### EXERCISE DETAILS
The exercise calls for the lines from the one containing "camera: 15 degrees right, 0 degrees up" to the end of the data below to be output exactly, pictures excluded.

*** Opening EXCERPTED RECORDS ***

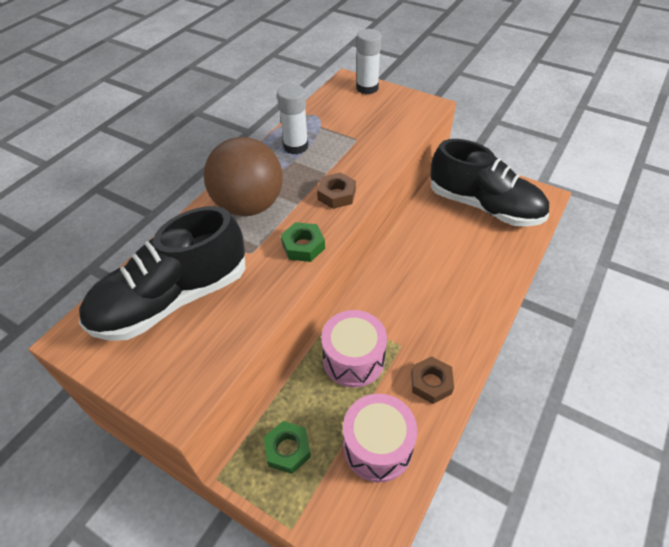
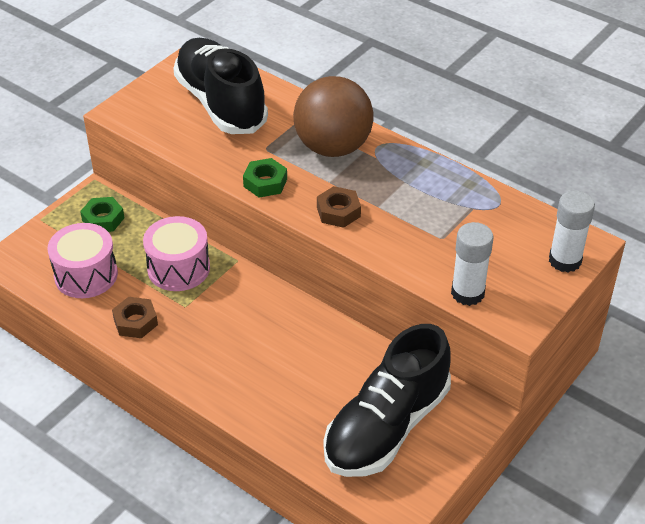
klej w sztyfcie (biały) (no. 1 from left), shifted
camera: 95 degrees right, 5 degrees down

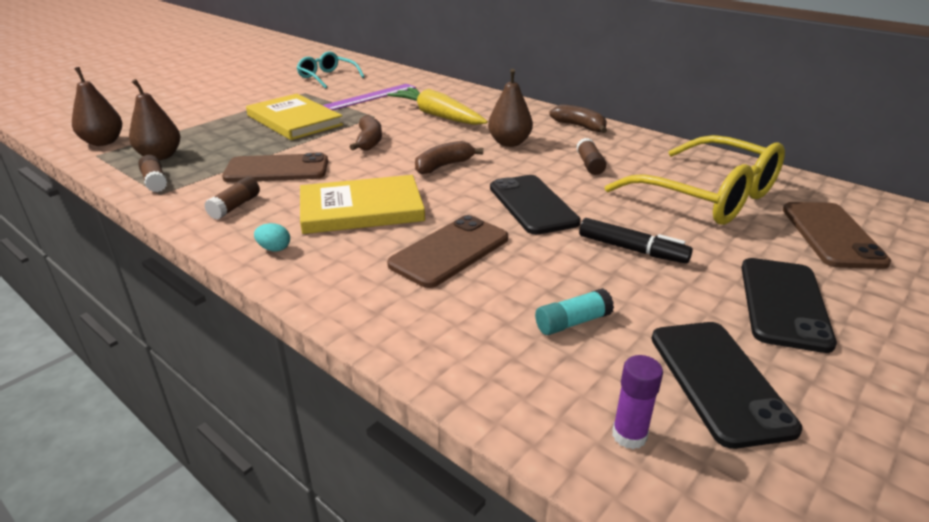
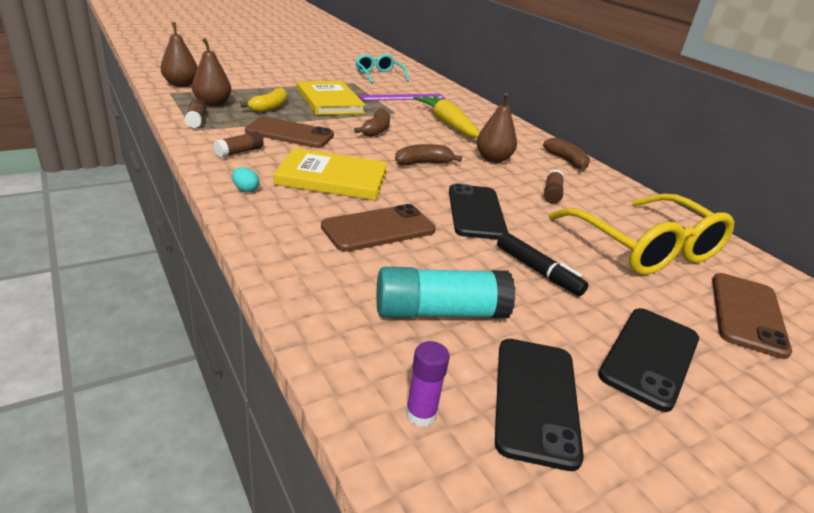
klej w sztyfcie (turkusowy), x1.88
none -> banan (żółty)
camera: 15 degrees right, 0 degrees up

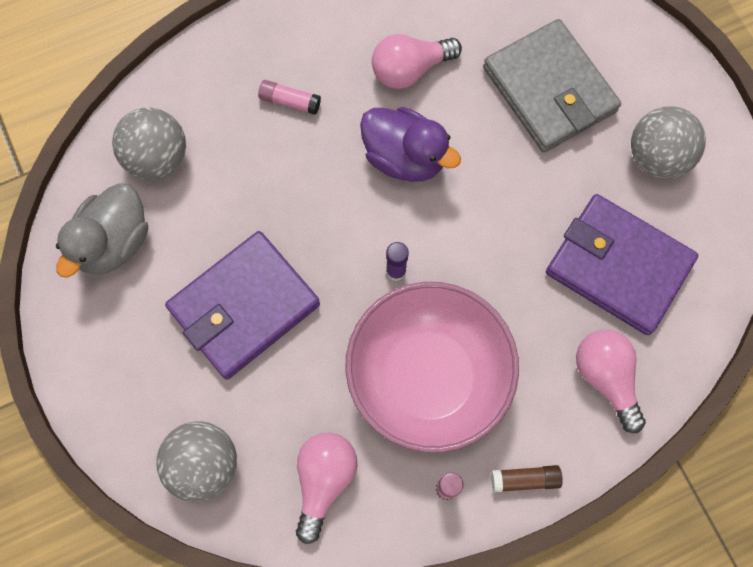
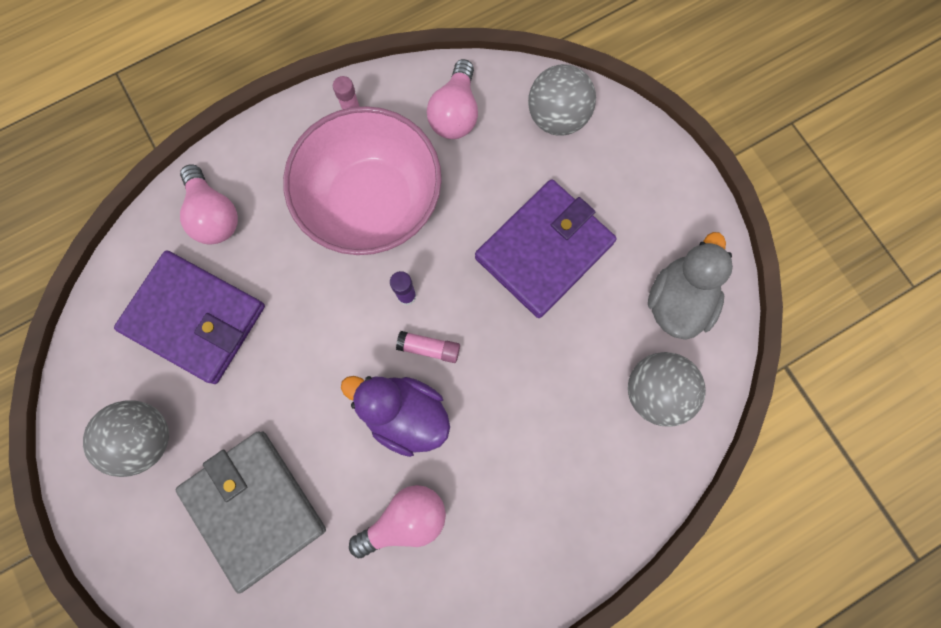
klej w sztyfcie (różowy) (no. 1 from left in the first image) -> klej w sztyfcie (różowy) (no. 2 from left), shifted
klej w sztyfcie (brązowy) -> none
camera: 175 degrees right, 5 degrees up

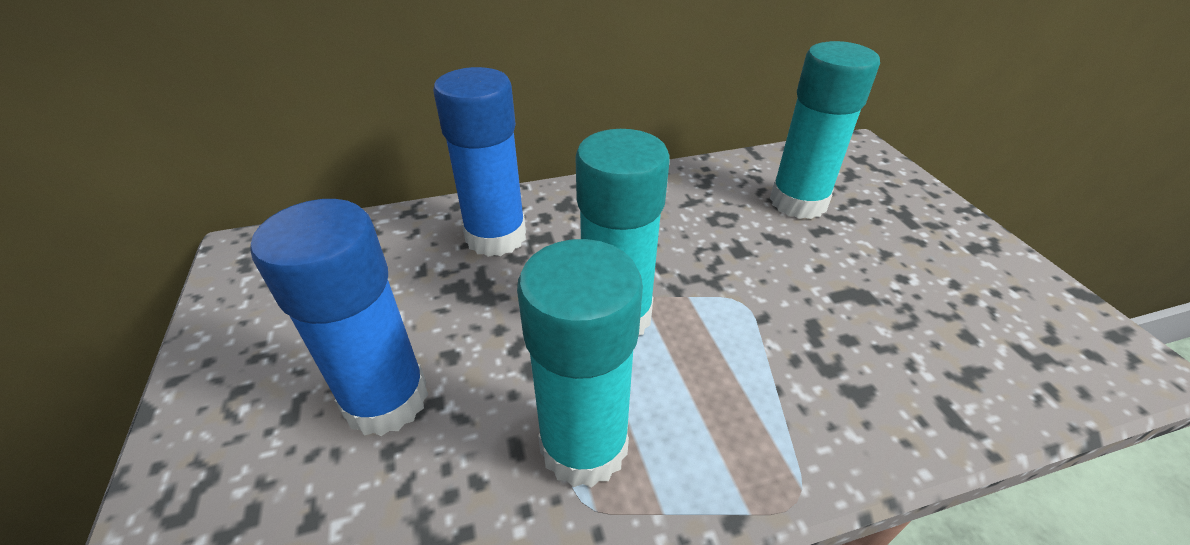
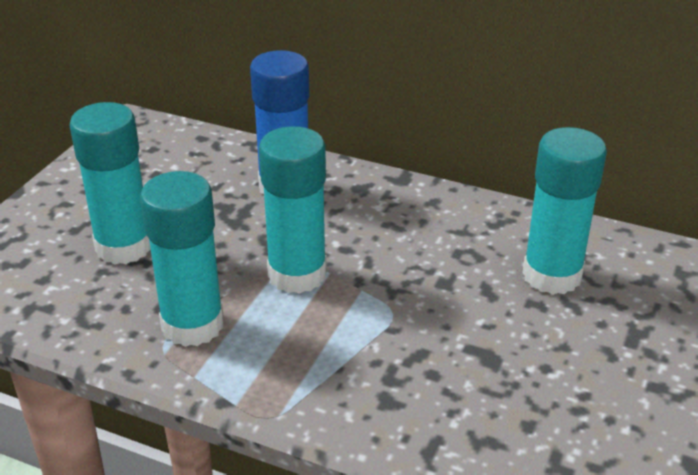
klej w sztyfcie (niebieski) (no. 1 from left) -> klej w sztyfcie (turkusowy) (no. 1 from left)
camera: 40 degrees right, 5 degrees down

*** Closing EXCERPTED RECORDS ***

### RESULT BELOW
camera: 15 degrees right, 0 degrees up

klej w sztyfcie (różowy) (no. 1 from left in the first image) -> klej w sztyfcie (różowy) (no. 2 from left), shifted
klej w sztyfcie (brązowy) -> none
camera: 175 degrees right, 5 degrees up

klej w sztyfcie (niebieski) (no. 1 from left) -> klej w sztyfcie (turkusowy) (no. 1 from left)
camera: 40 degrees right, 5 degrees down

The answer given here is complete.